**SHORT TASK:** Which lines in the items below contain the string "kern"? Pick out every such line and copy it.

--- BEGIN SUPPLIED DATA ---

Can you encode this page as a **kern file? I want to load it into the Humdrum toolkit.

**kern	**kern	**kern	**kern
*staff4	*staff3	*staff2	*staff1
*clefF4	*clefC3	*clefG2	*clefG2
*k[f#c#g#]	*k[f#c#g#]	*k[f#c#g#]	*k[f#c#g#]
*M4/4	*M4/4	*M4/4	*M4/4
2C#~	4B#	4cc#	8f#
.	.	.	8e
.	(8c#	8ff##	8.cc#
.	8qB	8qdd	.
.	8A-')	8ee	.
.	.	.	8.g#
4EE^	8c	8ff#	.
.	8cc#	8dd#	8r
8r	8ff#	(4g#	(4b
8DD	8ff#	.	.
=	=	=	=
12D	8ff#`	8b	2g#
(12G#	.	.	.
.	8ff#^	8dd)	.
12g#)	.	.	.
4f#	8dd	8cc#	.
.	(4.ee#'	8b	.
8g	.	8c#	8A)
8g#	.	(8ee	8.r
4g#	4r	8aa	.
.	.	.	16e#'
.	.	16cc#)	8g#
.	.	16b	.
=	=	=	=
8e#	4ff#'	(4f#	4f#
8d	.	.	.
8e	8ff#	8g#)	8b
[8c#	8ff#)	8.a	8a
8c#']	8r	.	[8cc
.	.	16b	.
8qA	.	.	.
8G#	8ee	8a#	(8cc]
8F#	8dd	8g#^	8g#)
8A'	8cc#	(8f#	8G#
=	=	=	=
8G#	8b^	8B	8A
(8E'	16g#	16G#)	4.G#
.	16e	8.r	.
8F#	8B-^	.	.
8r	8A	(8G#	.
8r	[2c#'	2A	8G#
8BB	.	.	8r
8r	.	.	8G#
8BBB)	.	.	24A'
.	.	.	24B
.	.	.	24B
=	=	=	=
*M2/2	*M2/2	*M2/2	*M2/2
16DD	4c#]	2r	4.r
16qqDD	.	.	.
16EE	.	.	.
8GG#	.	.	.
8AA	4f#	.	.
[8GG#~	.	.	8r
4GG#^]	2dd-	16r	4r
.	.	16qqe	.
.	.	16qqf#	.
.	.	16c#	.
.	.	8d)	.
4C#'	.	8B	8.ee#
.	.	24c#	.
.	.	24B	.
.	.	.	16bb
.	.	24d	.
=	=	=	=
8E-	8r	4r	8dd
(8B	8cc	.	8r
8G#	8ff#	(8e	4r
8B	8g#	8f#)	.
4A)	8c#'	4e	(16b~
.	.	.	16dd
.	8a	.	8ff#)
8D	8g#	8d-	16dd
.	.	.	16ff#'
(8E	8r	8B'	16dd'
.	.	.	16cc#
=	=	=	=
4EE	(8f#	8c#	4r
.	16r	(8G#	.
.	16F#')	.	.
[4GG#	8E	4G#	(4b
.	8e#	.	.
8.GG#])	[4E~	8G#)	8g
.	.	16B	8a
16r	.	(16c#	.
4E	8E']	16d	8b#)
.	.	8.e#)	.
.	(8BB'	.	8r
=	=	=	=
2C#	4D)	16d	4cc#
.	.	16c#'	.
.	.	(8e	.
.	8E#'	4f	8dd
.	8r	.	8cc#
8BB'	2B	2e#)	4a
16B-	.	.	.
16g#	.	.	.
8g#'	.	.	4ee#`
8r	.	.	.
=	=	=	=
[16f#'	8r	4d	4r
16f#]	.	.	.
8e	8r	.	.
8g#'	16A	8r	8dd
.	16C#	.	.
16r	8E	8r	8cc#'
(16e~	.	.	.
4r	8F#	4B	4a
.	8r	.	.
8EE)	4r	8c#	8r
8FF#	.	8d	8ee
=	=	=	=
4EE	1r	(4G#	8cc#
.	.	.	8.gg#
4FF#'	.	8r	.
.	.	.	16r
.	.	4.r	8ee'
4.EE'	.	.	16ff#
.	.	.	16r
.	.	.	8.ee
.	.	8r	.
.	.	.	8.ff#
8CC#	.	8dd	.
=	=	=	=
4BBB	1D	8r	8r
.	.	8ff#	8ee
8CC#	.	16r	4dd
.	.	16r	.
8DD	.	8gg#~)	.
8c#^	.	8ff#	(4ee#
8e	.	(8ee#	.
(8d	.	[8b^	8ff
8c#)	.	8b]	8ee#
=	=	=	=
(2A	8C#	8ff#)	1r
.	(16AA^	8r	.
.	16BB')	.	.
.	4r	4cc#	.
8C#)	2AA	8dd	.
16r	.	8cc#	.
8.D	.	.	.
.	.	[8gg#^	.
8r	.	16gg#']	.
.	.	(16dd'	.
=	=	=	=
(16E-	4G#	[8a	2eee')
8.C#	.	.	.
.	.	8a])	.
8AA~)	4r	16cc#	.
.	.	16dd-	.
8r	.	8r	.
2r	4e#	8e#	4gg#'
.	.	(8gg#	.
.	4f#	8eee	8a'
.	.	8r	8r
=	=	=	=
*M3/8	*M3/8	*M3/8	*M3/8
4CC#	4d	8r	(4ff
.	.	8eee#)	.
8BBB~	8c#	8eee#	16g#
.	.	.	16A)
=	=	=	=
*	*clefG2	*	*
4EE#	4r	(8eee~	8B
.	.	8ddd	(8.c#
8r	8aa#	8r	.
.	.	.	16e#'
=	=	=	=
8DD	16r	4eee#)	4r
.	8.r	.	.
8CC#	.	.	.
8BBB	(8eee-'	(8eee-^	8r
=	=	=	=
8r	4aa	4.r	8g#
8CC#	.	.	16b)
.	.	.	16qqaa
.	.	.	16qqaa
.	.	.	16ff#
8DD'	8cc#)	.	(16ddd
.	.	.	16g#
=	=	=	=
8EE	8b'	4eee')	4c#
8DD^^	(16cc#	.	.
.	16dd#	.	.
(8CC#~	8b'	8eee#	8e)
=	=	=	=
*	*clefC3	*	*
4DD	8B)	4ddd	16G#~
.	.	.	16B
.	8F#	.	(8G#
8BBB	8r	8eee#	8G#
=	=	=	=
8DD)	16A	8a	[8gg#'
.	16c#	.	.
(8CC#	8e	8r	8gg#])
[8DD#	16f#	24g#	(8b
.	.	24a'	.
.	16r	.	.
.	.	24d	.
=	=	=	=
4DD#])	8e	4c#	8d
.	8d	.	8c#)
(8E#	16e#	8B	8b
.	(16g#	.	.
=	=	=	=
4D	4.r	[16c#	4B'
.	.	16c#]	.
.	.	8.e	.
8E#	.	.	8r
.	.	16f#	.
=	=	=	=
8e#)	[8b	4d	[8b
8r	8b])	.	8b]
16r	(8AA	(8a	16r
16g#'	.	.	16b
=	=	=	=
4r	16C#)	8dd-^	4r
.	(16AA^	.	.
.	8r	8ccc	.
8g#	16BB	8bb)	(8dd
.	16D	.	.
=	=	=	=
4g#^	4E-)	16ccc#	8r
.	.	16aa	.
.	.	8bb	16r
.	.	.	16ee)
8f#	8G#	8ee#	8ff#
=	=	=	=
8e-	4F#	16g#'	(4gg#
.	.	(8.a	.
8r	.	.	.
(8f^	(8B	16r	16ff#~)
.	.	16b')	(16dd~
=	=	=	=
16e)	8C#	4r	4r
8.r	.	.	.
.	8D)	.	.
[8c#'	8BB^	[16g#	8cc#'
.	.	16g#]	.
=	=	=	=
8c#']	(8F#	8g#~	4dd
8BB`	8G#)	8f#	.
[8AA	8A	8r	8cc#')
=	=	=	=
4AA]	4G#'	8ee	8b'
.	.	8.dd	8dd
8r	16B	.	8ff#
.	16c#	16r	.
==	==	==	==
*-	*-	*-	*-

--- END SUPPLIED DATA ---

**REPLY:**
Can you encode this page as a **kern file? I want to load it into the Humdrum toolkit.
**kern	**kern	**kern	**kern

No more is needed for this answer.